--- Records supplied Enclosed Below ---
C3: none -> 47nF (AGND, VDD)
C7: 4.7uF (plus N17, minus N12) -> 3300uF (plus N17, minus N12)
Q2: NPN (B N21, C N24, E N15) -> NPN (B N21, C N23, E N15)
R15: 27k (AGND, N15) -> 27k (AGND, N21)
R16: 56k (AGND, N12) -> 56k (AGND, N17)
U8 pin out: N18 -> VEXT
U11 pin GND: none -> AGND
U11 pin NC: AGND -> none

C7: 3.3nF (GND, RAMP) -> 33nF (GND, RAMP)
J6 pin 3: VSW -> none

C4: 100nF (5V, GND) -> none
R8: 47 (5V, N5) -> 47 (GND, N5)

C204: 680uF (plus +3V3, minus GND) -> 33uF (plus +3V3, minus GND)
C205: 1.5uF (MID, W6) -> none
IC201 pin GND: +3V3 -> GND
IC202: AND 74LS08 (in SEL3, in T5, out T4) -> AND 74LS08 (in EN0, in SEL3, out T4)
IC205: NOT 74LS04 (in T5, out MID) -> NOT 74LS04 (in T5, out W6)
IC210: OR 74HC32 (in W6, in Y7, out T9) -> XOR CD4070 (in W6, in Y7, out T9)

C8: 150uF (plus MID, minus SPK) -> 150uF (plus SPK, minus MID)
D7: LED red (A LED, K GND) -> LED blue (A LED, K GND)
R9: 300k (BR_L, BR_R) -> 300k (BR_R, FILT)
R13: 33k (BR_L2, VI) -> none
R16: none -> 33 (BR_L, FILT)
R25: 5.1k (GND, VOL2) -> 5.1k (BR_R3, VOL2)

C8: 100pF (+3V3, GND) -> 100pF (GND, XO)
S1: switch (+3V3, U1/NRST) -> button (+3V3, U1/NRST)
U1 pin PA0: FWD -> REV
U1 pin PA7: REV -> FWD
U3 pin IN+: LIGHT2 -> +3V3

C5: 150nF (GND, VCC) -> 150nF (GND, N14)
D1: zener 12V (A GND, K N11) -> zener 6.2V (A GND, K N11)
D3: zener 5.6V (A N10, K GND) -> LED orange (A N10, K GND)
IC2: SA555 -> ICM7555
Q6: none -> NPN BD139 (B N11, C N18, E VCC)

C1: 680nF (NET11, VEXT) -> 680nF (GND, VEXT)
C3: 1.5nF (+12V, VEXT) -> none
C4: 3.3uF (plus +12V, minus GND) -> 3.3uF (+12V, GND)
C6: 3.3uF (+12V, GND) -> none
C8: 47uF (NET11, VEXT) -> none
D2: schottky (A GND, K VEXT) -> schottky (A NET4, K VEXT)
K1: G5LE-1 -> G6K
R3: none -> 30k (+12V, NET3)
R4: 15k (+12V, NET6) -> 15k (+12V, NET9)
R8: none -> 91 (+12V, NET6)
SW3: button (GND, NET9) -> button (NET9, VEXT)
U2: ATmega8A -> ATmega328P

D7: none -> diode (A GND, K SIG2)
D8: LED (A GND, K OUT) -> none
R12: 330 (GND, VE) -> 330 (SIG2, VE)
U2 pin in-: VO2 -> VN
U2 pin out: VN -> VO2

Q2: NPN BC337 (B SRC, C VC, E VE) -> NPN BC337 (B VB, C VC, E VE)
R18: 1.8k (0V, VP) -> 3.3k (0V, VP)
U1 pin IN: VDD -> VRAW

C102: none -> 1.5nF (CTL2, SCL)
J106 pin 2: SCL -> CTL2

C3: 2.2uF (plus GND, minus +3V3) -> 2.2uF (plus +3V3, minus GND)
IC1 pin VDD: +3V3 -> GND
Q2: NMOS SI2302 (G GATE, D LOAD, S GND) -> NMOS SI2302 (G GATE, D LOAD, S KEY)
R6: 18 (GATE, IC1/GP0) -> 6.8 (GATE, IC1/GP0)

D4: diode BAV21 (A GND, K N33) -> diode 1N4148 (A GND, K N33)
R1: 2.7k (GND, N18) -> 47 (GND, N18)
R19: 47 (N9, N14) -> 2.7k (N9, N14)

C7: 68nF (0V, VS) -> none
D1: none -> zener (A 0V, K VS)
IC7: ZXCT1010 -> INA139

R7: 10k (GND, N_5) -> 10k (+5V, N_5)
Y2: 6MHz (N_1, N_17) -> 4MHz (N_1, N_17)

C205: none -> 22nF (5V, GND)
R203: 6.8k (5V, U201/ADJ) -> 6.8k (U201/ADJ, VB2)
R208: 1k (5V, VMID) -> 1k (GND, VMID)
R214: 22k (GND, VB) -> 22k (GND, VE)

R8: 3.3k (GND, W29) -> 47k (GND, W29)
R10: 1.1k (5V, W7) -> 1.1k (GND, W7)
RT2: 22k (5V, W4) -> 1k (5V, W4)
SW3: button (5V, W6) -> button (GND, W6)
--- End of Enclosed Records supplied ---
- **What is expected**:
Could you restate, word for word, the lines above from the one with "R15: 27k (AGND, N15) -> 27k (AGND, N21)" to the one with "R1: 2.7k (GND, N18) -> 47 (GND, N18)", both included?

- **Written response**:
R15: 27k (AGND, N15) -> 27k (AGND, N21)
R16: 56k (AGND, N12) -> 56k (AGND, N17)
U8 pin out: N18 -> VEXT
U11 pin GND: none -> AGND
U11 pin NC: AGND -> none

C7: 3.3nF (GND, RAMP) -> 33nF (GND, RAMP)
J6 pin 3: VSW -> none

C4: 100nF (5V, GND) -> none
R8: 47 (5V, N5) -> 47 (GND, N5)

C204: 680uF (plus +3V3, minus GND) -> 33uF (plus +3V3, minus GND)
C205: 1.5uF (MID, W6) -> none
IC201 pin GND: +3V3 -> GND
IC202: AND 74LS08 (in SEL3, in T5, out T4) -> AND 74LS08 (in EN0, in SEL3, out T4)
IC205: NOT 74LS04 (in T5, out MID) -> NOT 74LS04 (in T5, out W6)
IC210: OR 74HC32 (in W6, in Y7, out T9) -> XOR CD4070 (in W6, in Y7, out T9)

C8: 150uF (plus MID, minus SPK) -> 150uF (plus SPK, minus MID)
D7: LED red (A LED, K GND) -> LED blue (A LED, K GND)
R9: 300k (BR_L, BR_R) -> 300k (BR_R, FILT)
R13: 33k (BR_L2, VI) -> none
R16: none -> 33 (BR_L, FILT)
R25: 5.1k (GND, VOL2) -> 5.1k (BR_R3, VOL2)

C8: 100pF (+3V3, GND) -> 100pF (GND, XO)
S1: switch (+3V3, U1/NRST) -> button (+3V3, U1/NRST)
U1 pin PA0: FWD -> REV
U1 pin PA7: REV -> FWD
U3 pin IN+: LIGHT2 -> +3V3

C5: 150nF (GND, VCC) -> 150nF (GND, N14)
D1: zener 12V (A GND, K N11) -> zener 6.2V (A GND, K N11)
D3: zener 5.6V (A N10, K GND) -> LED orange (A N10, K GND)
IC2: SA555 -> ICM7555
Q6: none -> NPN BD139 (B N11, C N18, E VCC)

C1: 680nF (NET11, VEXT) -> 680nF (GND, VEXT)
C3: 1.5nF (+12V, VEXT) -> none
C4: 3.3uF (plus +12V, minus GND) -> 3.3uF (+12V, GND)
C6: 3.3uF (+12V, GND) -> none
C8: 47uF (NET11, VEXT) -> none
D2: schottky (A GND, K VEXT) -> schottky (A NET4, K VEXT)
K1: G5LE-1 -> G6K
R3: none -> 30k (+12V, NET3)
R4: 15k (+12V, NET6) -> 15k (+12V, NET9)
R8: none -> 91 (+12V, NET6)
SW3: button (GND, NET9) -> button (NET9, VEXT)
U2: ATmega8A -> ATmega328P

D7: none -> diode (A GND, K SIG2)
D8: LED (A GND, K OUT) -> none
R12: 330 (GND, VE) -> 330 (SIG2, VE)
U2 pin in-: VO2 -> VN
U2 pin out: VN -> VO2

Q2: NPN BC337 (B SRC, C VC, E VE) -> NPN BC337 (B VB, C VC, E VE)
R18: 1.8k (0V, VP) -> 3.3k (0V, VP)
U1 pin IN: VDD -> VRAW

C102: none -> 1.5nF (CTL2, SCL)
J106 pin 2: SCL -> CTL2

C3: 2.2uF (plus GND, minus +3V3) -> 2.2uF (plus +3V3, minus GND)
IC1 pin VDD: +3V3 -> GND
Q2: NMOS SI2302 (G GATE, D LOAD, S GND) -> NMOS SI2302 (G GATE, D LOAD, S KEY)
R6: 18 (GATE, IC1/GP0) -> 6.8 (GATE, IC1/GP0)

D4: diode BAV21 (A GND, K N33) -> diode 1N4148 (A GND, K N33)
R1: 2.7k (GND, N18) -> 47 (GND, N18)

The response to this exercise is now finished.